**THE INPUT:**
>>>>

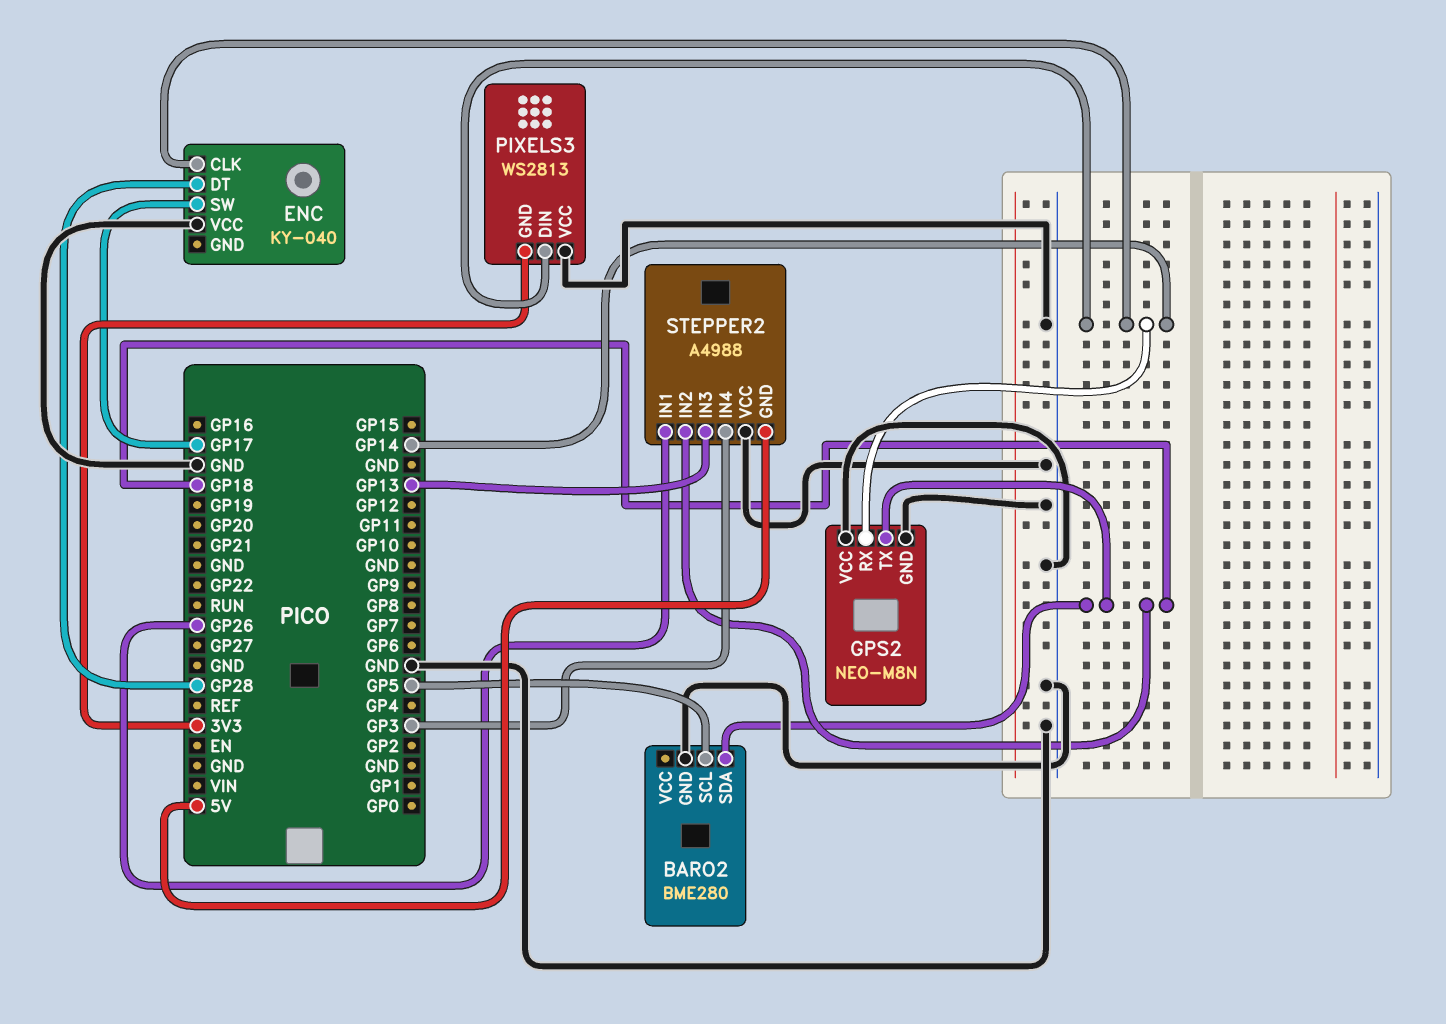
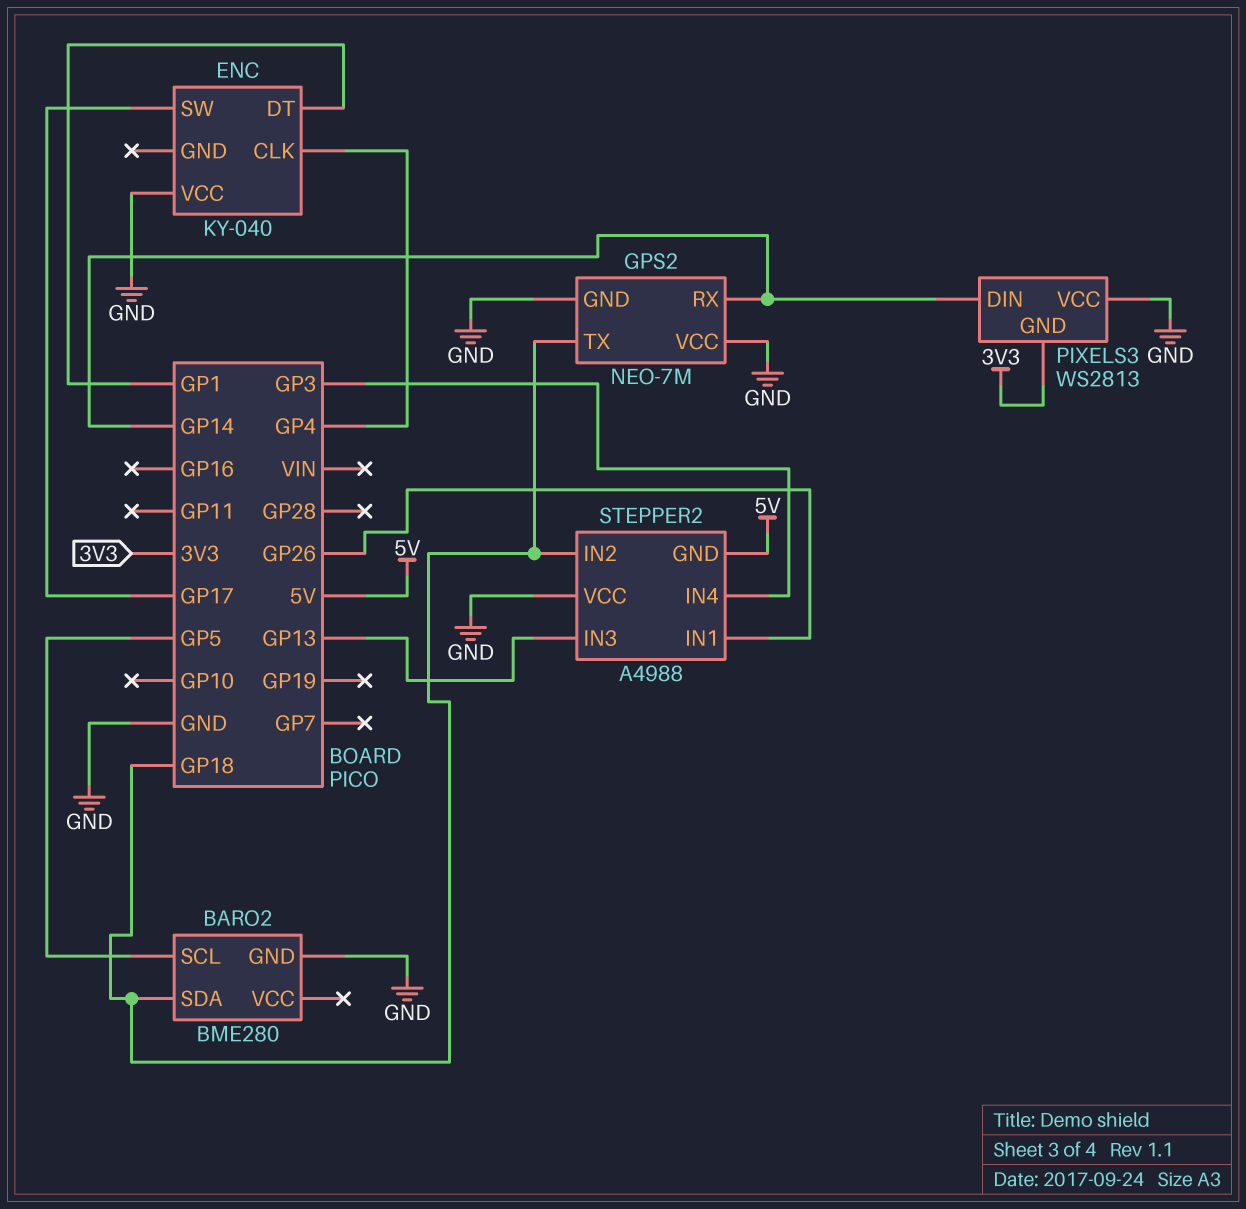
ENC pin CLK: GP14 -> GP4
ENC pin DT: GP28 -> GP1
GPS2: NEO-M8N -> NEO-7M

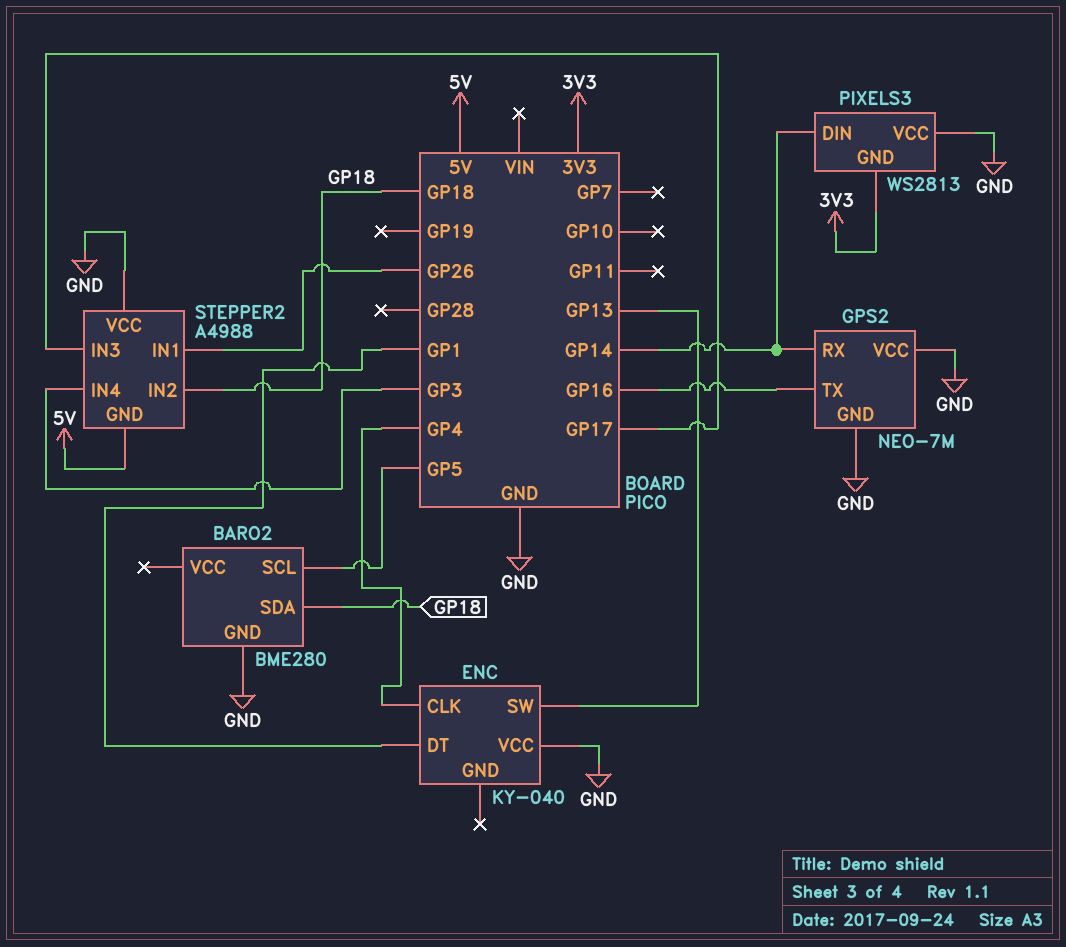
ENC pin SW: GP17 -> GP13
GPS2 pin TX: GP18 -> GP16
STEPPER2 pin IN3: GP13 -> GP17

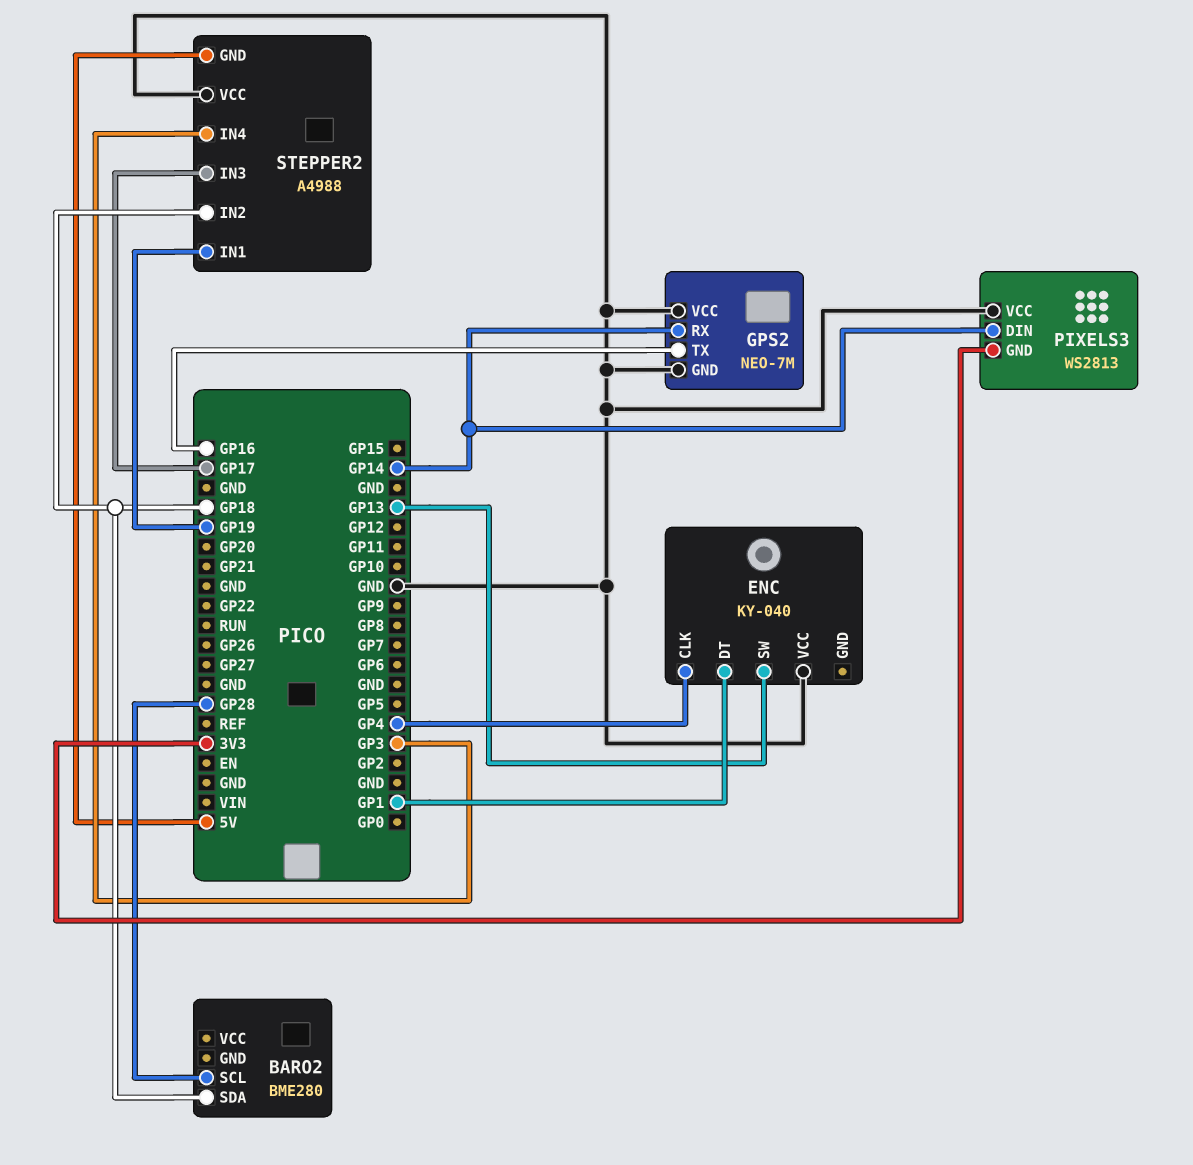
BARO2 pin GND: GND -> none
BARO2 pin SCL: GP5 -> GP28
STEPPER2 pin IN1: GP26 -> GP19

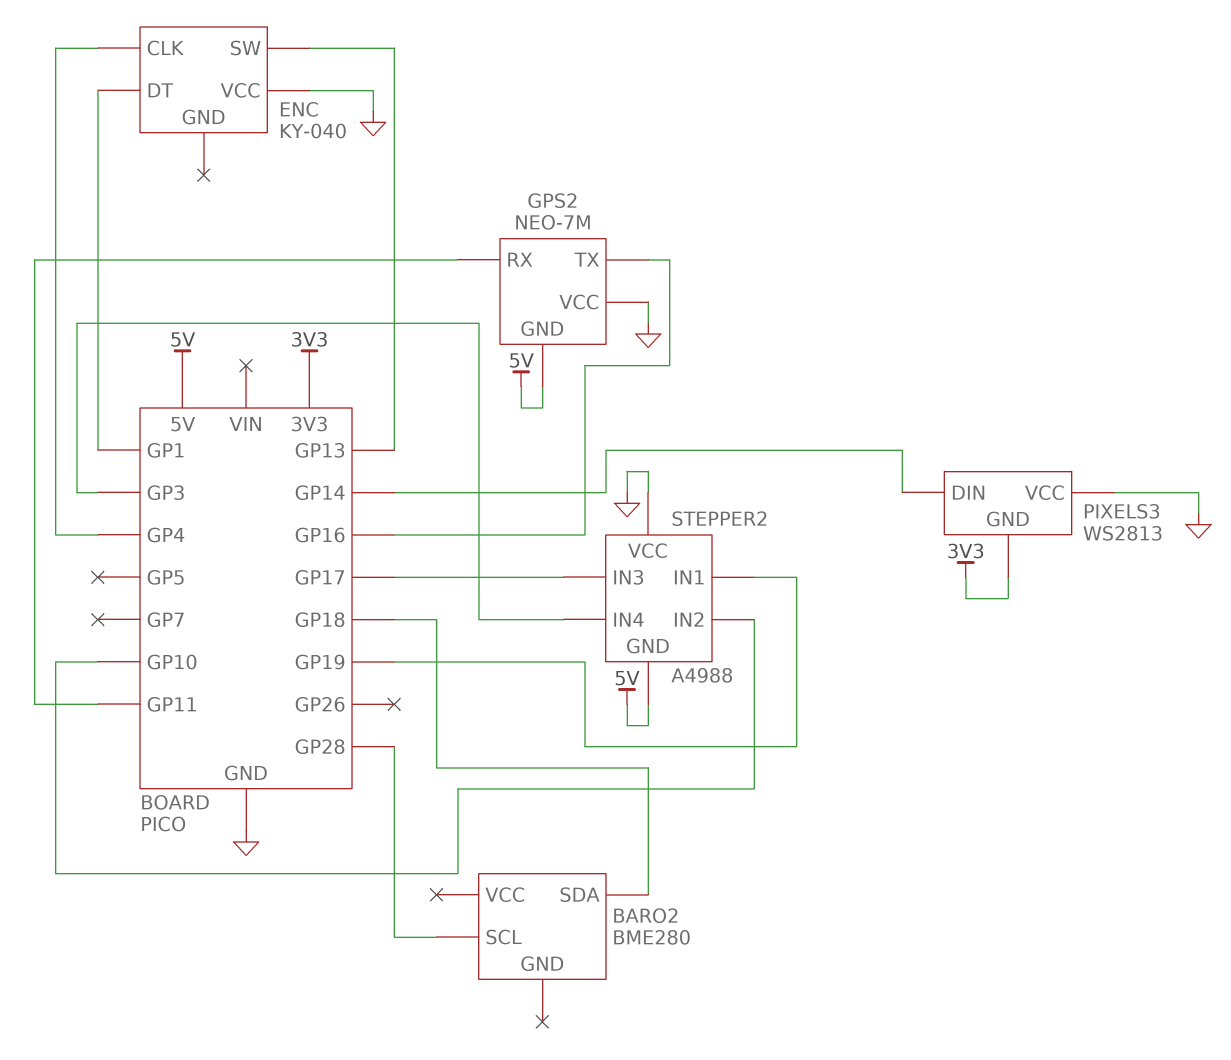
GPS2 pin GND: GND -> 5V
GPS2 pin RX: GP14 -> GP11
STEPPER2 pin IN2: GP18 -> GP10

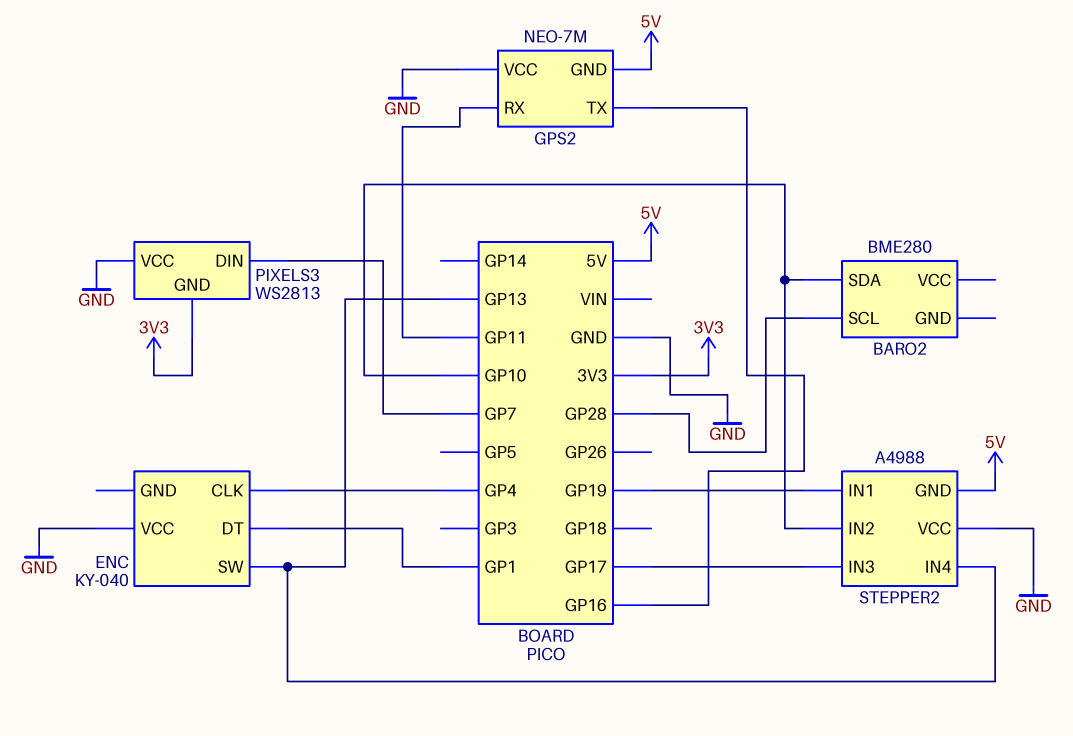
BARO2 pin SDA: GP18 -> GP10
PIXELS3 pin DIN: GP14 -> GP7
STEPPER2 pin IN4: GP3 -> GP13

<<<<
>>>>

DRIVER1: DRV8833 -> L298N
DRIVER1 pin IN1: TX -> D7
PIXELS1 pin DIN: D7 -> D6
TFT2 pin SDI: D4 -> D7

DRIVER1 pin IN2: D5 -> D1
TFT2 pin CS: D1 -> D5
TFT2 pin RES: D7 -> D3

<<<<

**WORK TO BE COMPLETED:**
Having found the line with "ENC pin CLK: GP14 -> GP4" and the line with "STEPPER2 pin IN4: GP3 -> GP13" in the material above, write out exactly those two and every line between, leaving the pictures out.

**RESULT BELOW:**
ENC pin CLK: GP14 -> GP4
ENC pin DT: GP28 -> GP1
GPS2: NEO-M8N -> NEO-7M

ENC pin SW: GP17 -> GP13
GPS2 pin TX: GP18 -> GP16
STEPPER2 pin IN3: GP13 -> GP17

BARO2 pin GND: GND -> none
BARO2 pin SCL: GP5 -> GP28
STEPPER2 pin IN1: GP26 -> GP19

GPS2 pin GND: GND -> 5V
GPS2 pin RX: GP14 -> GP11
STEPPER2 pin IN2: GP18 -> GP10

BARO2 pin SDA: GP18 -> GP10
PIXELS3 pin DIN: GP14 -> GP7
STEPPER2 pin IN4: GP3 -> GP13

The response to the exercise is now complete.